### [DIRECTIONS FOR THIS TASK]
Exact copies of the lines below, from the one with "orange square: (122, 114)" up to and including the one with "orange square: (189, 156)", are what this calls for; leave out pictures.

### [PROVIDED DATA]
-=-=-

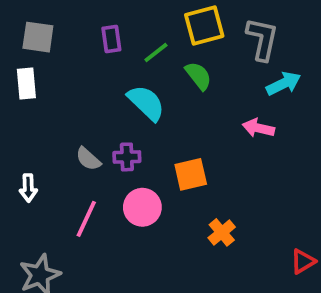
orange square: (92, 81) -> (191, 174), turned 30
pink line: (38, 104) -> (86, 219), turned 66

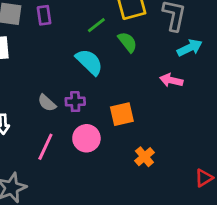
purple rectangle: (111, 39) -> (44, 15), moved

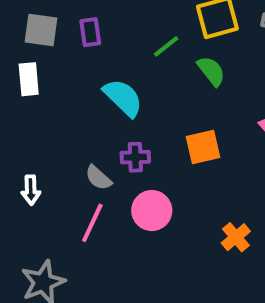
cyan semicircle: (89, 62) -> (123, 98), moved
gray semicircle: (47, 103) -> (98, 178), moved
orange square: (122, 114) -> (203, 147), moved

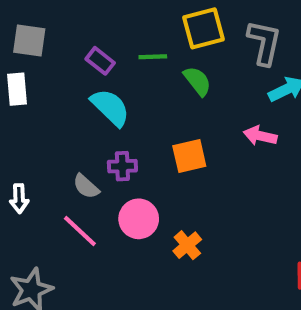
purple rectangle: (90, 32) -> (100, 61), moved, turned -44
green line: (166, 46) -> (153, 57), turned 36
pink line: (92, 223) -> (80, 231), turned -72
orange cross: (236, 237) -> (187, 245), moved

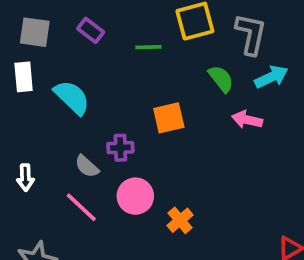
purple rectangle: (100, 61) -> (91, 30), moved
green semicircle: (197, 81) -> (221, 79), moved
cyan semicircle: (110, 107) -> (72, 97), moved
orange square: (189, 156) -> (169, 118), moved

-=-=-

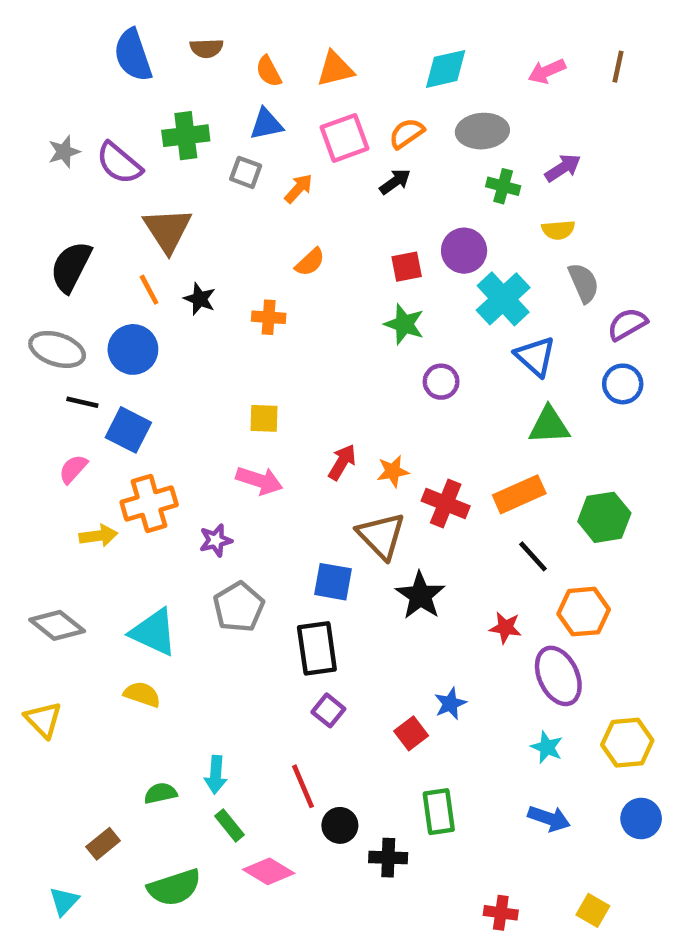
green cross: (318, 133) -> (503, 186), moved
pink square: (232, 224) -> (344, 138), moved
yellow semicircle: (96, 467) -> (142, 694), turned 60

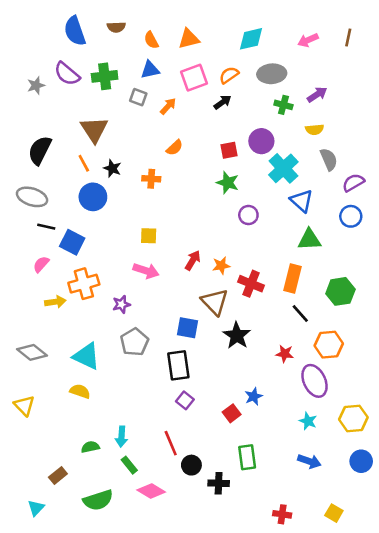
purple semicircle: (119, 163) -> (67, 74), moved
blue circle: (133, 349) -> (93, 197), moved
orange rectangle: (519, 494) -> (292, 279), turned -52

-=-=-

### [RESPONSE]
orange square: (122, 114) -> (203, 147), moved

purple rectangle: (90, 32) -> (100, 61), moved, turned -44
green line: (166, 46) -> (153, 57), turned 36
pink line: (92, 223) -> (80, 231), turned -72
orange cross: (236, 237) -> (187, 245), moved

purple rectangle: (100, 61) -> (91, 30), moved
green semicircle: (197, 81) -> (221, 79), moved
cyan semicircle: (110, 107) -> (72, 97), moved
orange square: (189, 156) -> (169, 118), moved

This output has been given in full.